= Beginning of Section =

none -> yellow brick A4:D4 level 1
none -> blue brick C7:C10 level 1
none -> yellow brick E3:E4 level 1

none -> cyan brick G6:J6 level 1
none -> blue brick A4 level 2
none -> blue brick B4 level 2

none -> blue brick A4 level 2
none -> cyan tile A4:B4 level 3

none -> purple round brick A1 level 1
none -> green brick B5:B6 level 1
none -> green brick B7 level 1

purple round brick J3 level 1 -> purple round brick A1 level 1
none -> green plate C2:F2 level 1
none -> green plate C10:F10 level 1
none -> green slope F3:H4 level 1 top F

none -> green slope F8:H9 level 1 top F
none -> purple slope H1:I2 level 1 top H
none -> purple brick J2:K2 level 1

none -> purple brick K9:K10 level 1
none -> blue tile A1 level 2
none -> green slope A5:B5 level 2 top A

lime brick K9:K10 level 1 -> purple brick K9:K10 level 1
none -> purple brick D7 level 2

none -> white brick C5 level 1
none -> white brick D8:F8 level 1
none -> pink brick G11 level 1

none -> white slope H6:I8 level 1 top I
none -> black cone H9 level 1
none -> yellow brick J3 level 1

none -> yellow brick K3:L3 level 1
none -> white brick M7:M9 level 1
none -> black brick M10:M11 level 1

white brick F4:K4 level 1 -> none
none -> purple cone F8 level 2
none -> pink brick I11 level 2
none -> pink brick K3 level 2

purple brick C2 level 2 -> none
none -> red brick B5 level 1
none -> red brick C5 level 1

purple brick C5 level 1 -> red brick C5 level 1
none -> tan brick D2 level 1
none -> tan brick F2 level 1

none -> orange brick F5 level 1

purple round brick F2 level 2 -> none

= End of Section =

What the task asks: The lines in the records above that include the word "round" must be copied out.

Result of this task:
none -> purple round brick A1 level 1
purple round brick J3 level 1 -> purple round brick A1 level 1
purple round brick F2 level 2 -> none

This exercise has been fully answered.